= Required action =
Return the lines beginning at the one that contains "IR pin OUT: D3 -> D9" and running to the end of the records, exactly and with nothing else. Omit pictures.

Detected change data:

* * * * * * * * *

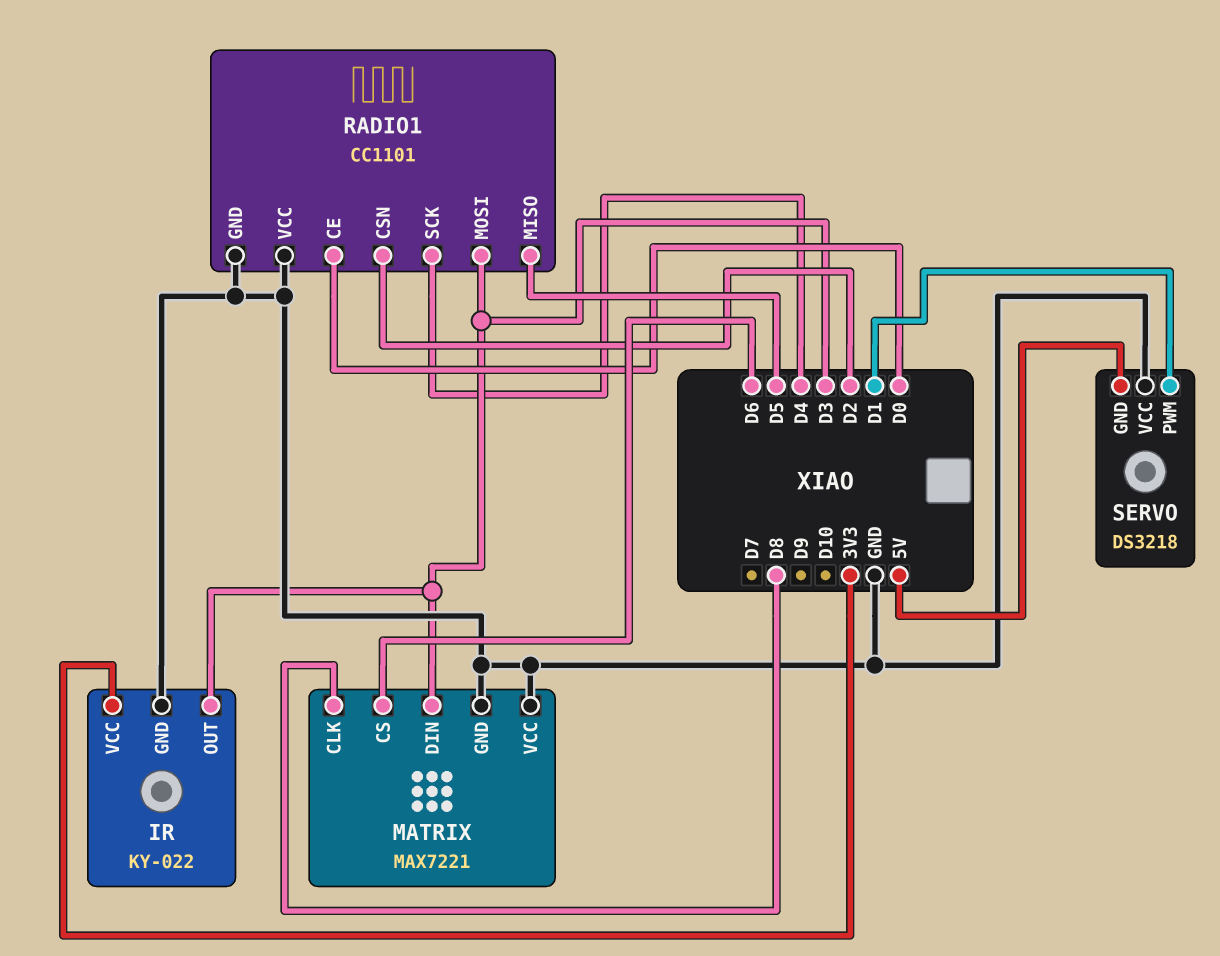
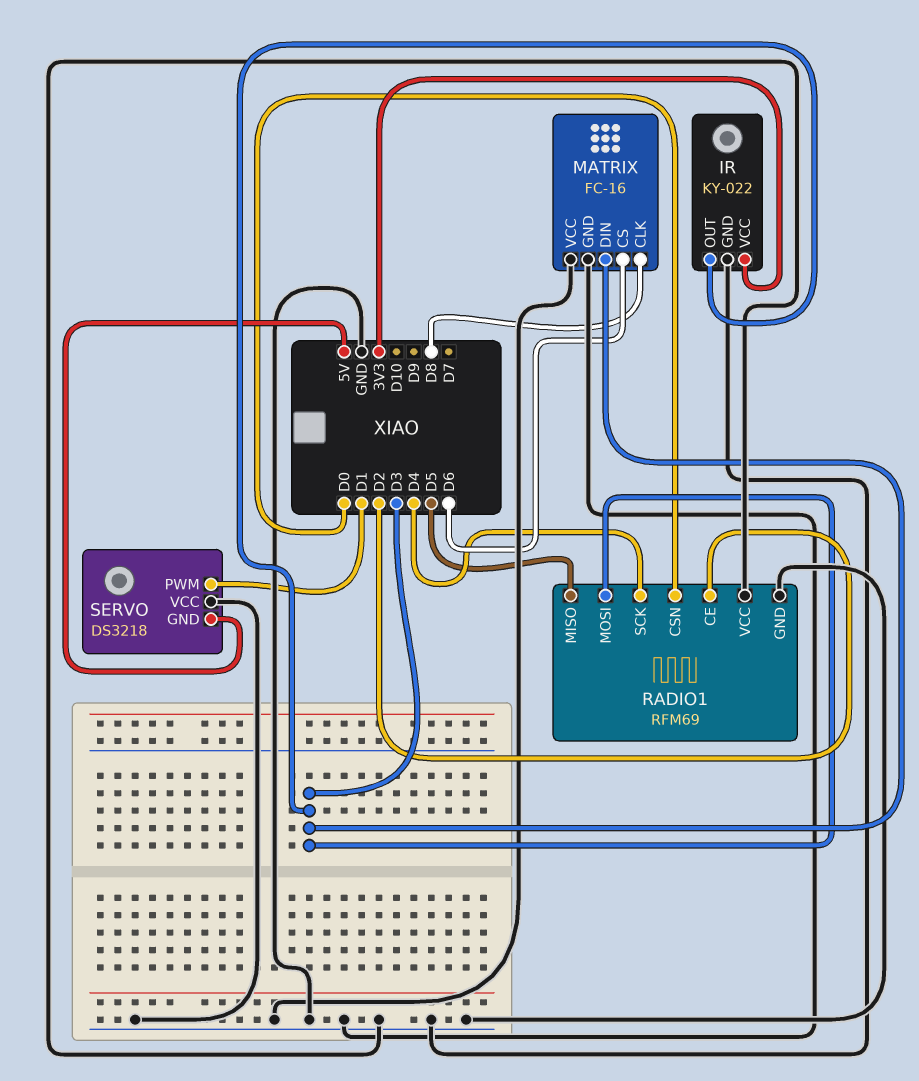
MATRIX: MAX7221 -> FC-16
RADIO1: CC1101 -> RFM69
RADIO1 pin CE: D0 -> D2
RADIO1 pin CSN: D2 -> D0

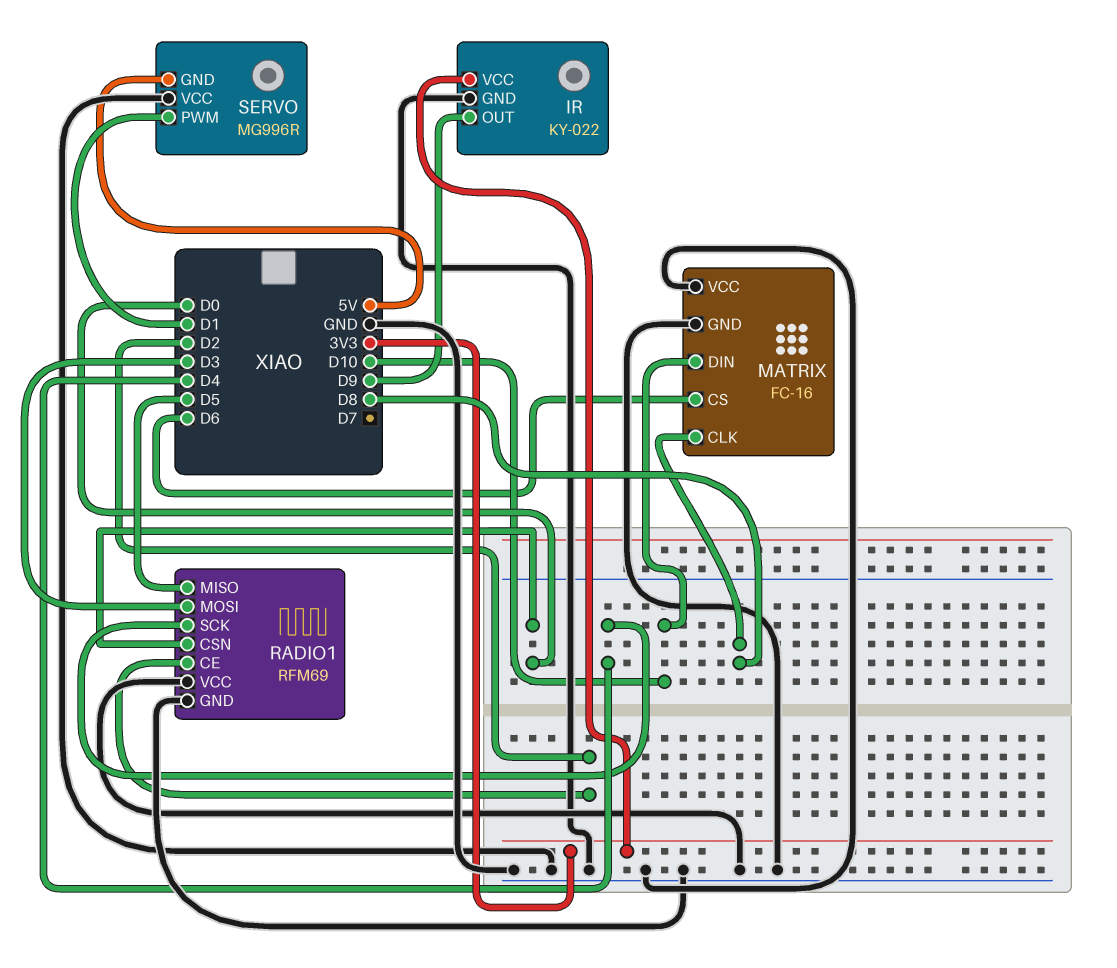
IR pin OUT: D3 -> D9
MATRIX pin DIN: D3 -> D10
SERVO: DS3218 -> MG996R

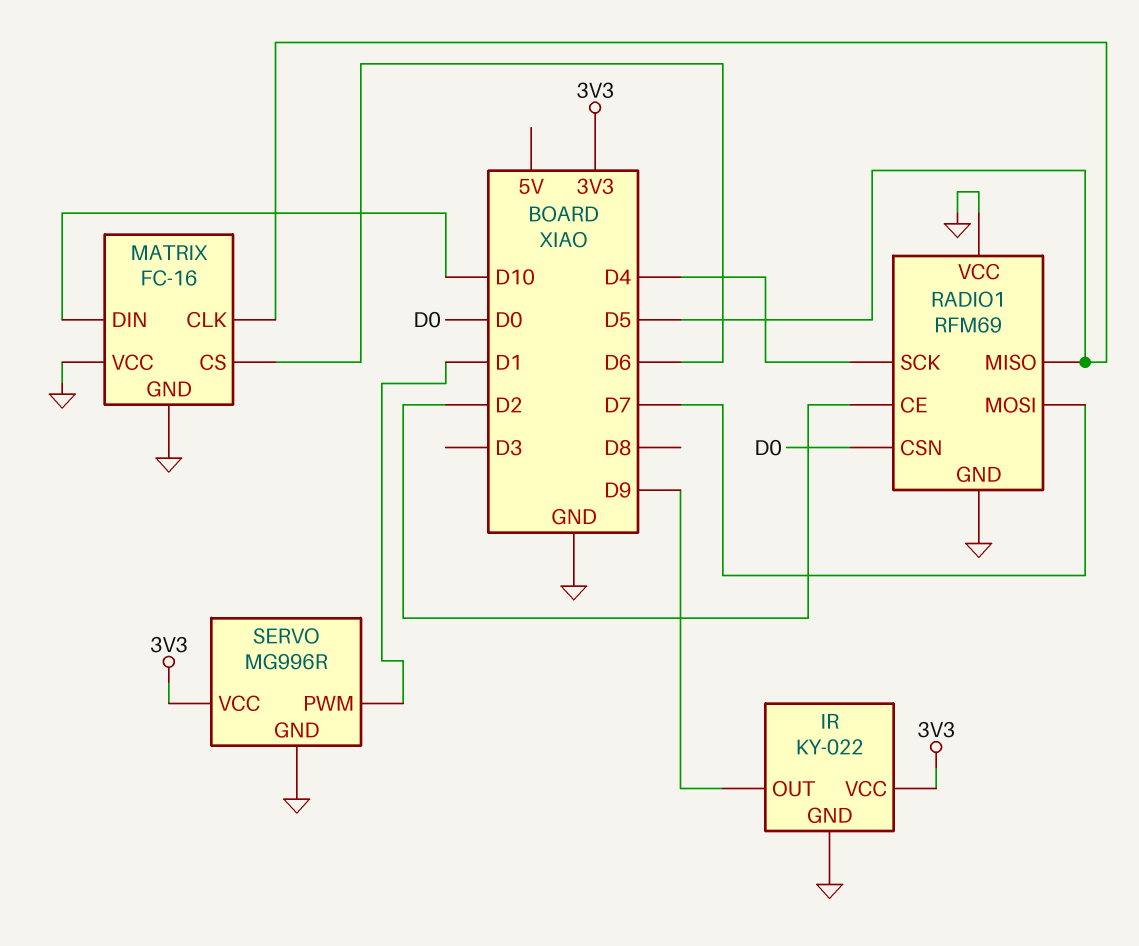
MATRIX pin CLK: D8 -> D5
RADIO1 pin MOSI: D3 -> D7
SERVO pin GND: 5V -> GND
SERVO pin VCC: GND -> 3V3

* * * * * * * * *

= Result of this exercise =
IR pin OUT: D3 -> D9
MATRIX pin DIN: D3 -> D10
SERVO: DS3218 -> MG996R

MATRIX pin CLK: D8 -> D5
RADIO1 pin MOSI: D3 -> D7
SERVO pin GND: 5V -> GND
SERVO pin VCC: GND -> 3V3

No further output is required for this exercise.